» Aim of the exercise: Below are the entries. Transcribe exactly the lines from the one with "Q1: NPN (B W9, C" through the one with "S3: button (3V3, W11) -> button (GND, W11)", ends included, and leave out all others.

━━━ Entries provided

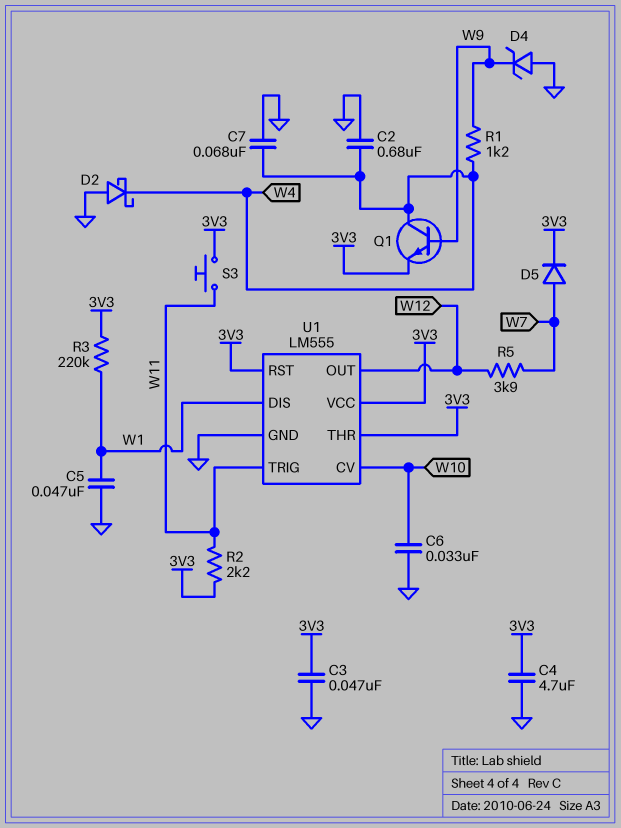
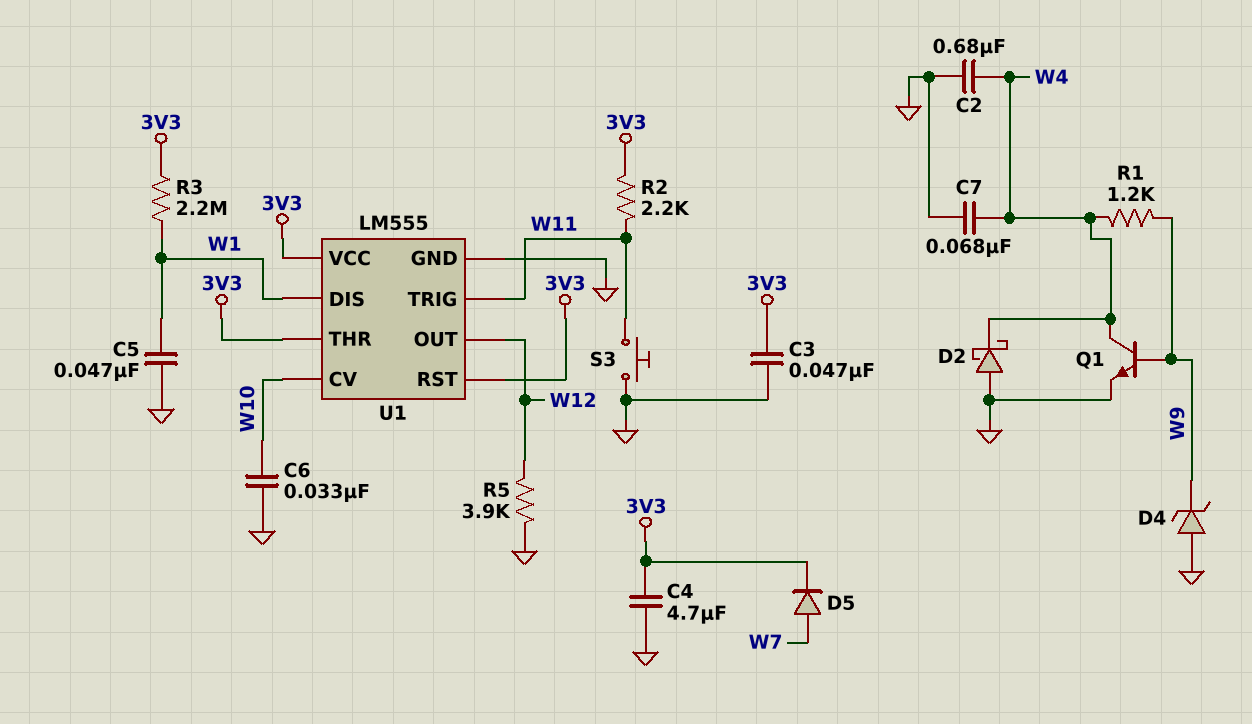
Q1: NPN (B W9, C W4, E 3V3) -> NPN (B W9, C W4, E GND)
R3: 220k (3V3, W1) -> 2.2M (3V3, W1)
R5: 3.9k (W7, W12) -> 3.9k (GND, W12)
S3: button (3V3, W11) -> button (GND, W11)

━━━━━━
━━━ Entries provided

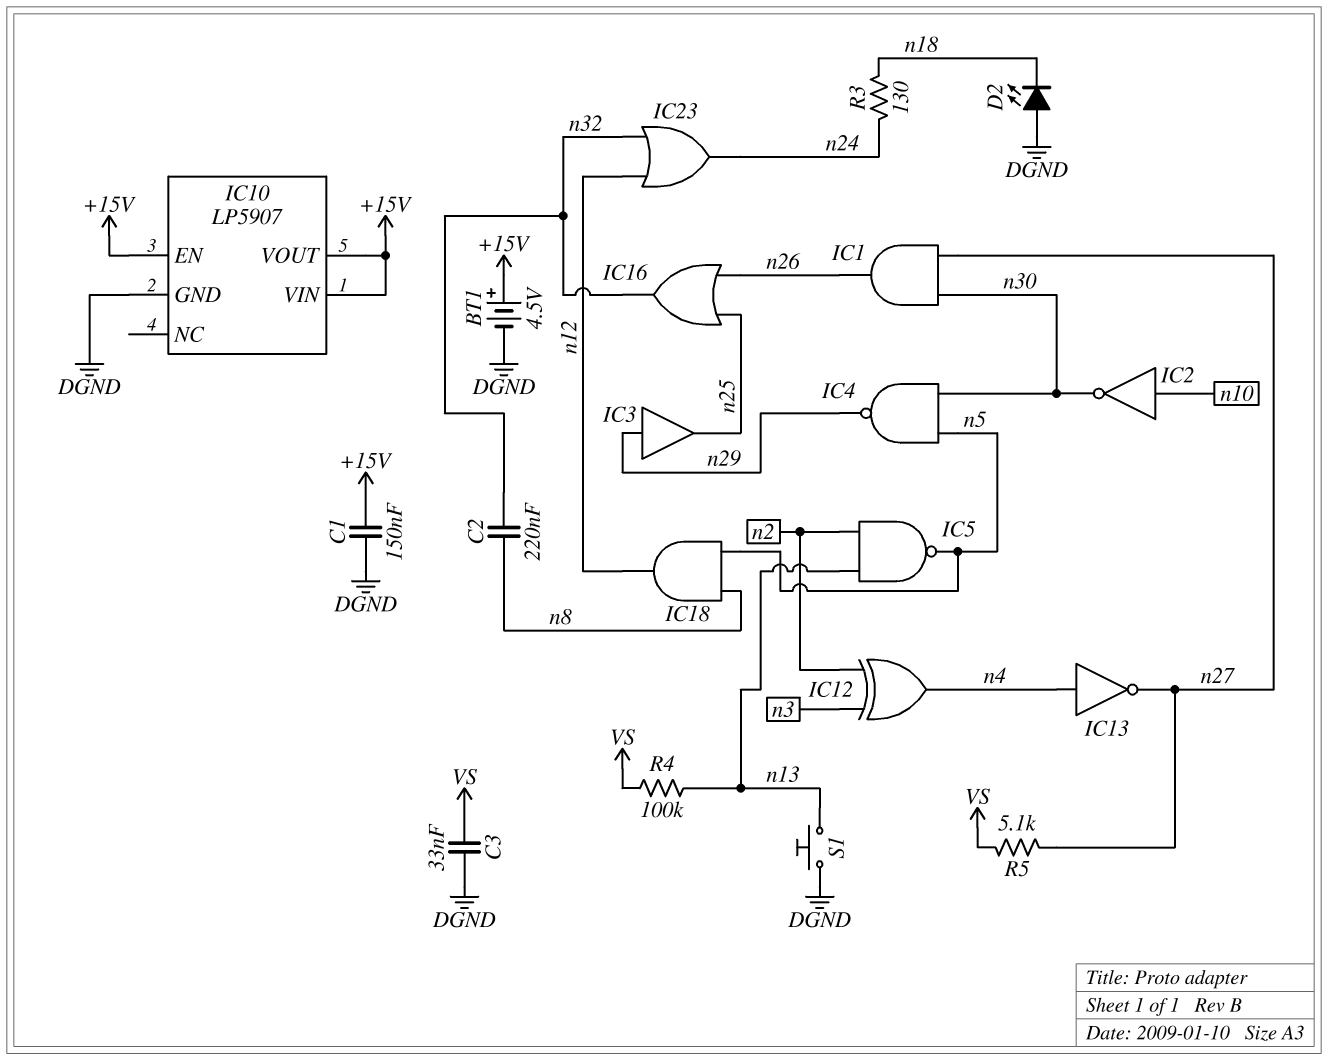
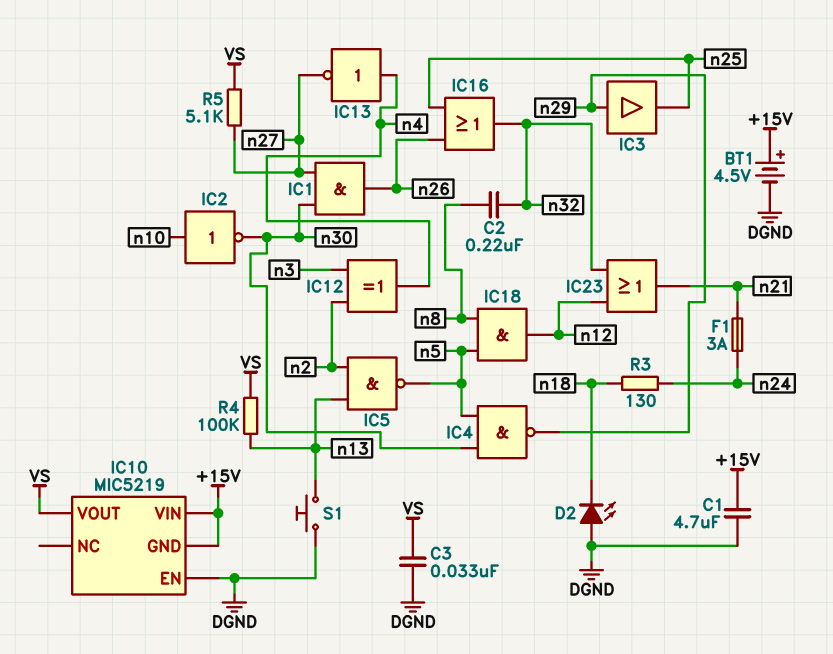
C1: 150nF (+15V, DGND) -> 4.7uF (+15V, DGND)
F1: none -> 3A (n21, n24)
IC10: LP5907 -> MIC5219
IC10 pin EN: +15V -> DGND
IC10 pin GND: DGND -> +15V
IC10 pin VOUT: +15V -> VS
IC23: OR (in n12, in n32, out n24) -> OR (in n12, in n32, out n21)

━━━━━━
━━━ Entries provided

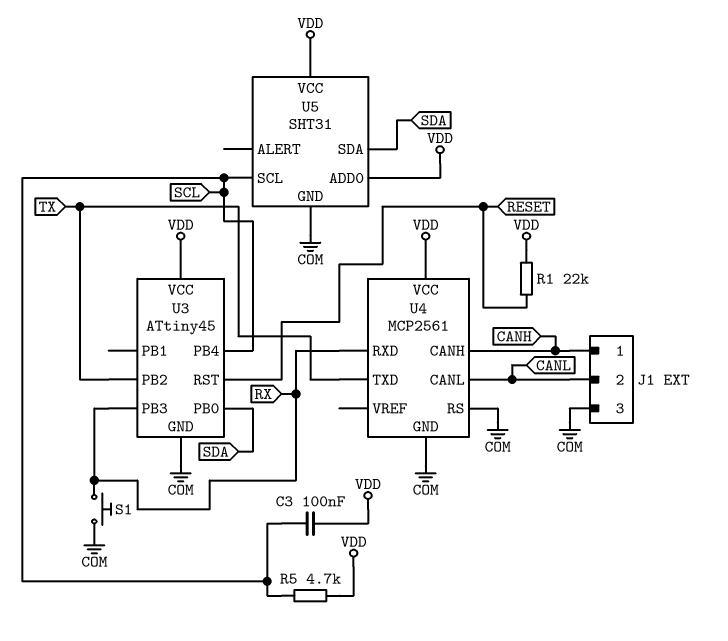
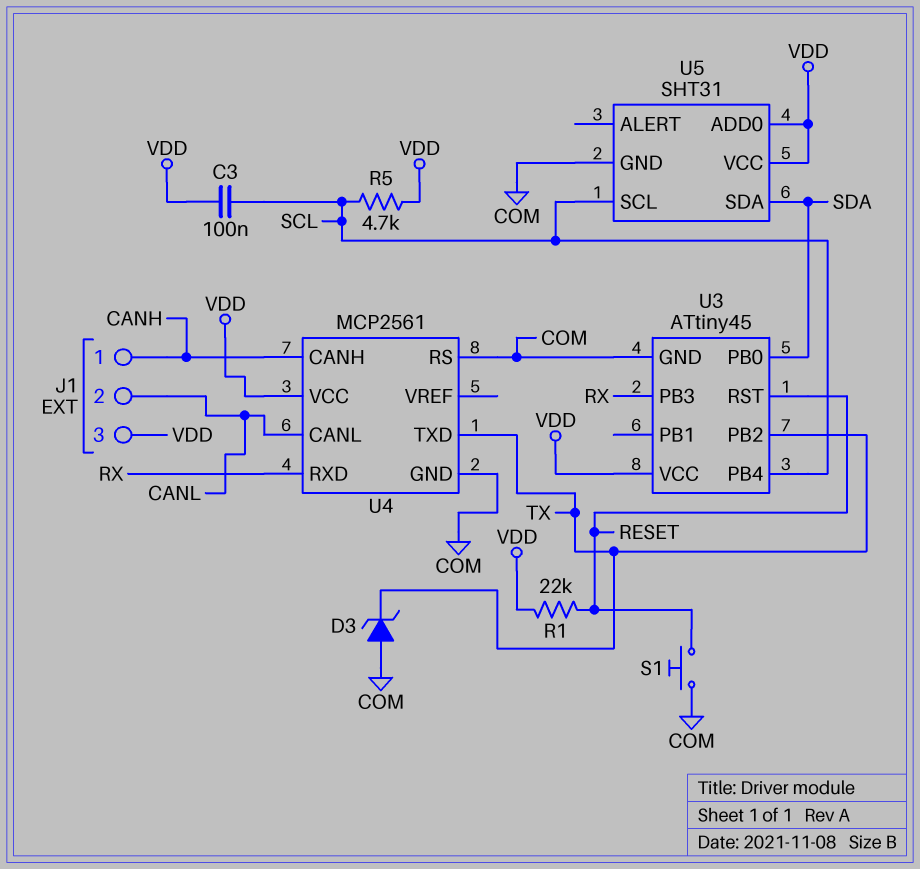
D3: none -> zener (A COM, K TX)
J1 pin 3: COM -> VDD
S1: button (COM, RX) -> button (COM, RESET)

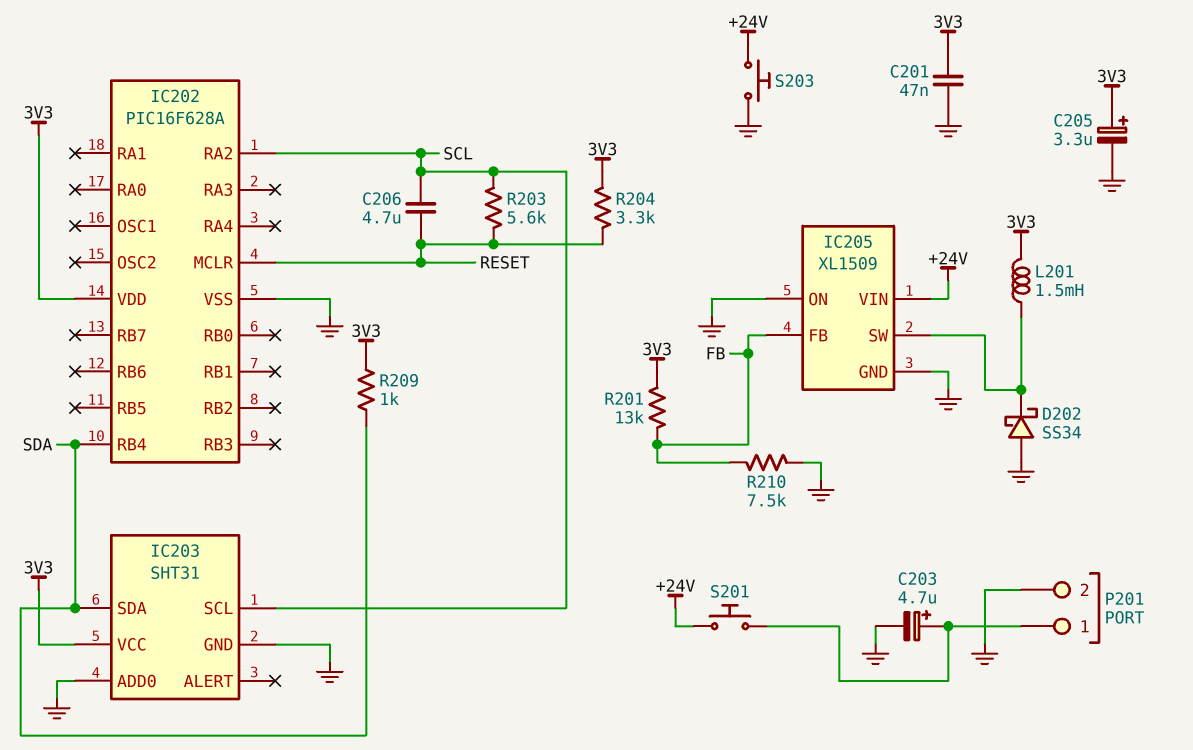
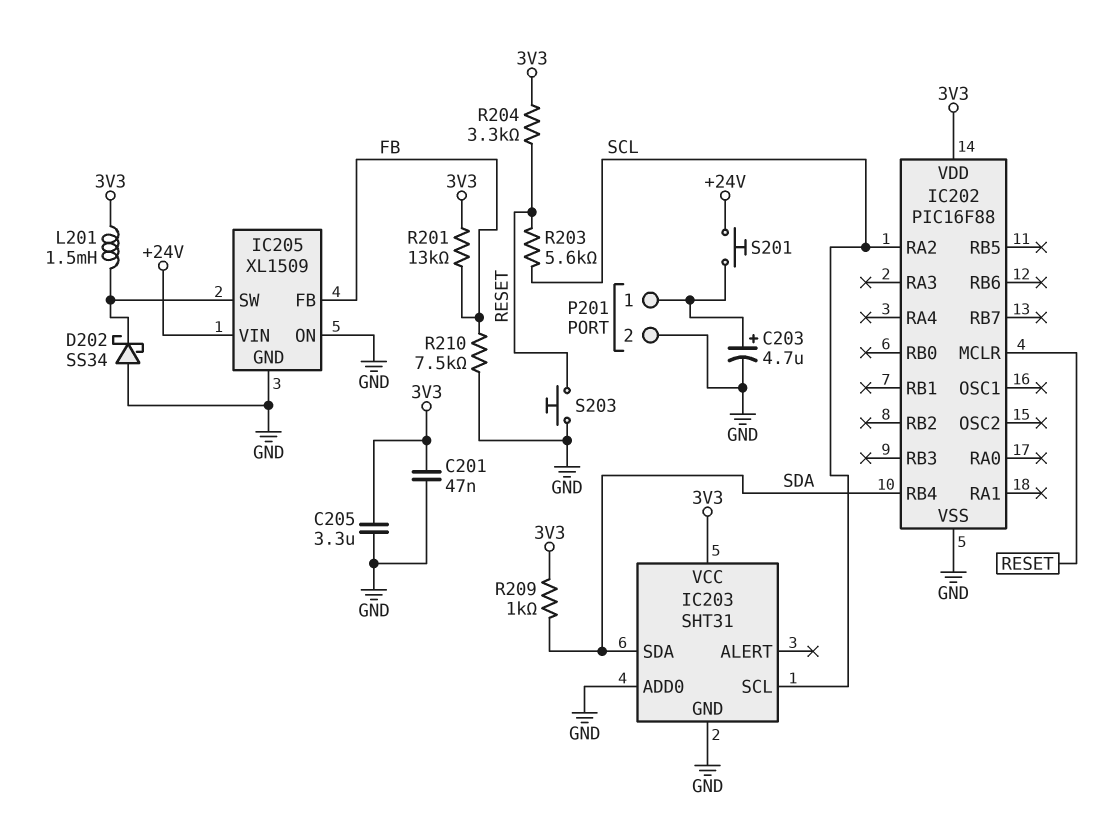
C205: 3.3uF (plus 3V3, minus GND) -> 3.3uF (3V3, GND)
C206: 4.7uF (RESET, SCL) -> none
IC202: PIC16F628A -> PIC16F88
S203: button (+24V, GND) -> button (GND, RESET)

━━━━━━

» Response to this exercise:
Q1: NPN (B W9, C W4, E 3V3) -> NPN (B W9, C W4, E GND)
R3: 220k (3V3, W1) -> 2.2M (3V3, W1)
R5: 3.9k (W7, W12) -> 3.9k (GND, W12)
S3: button (3V3, W11) -> button (GND, W11)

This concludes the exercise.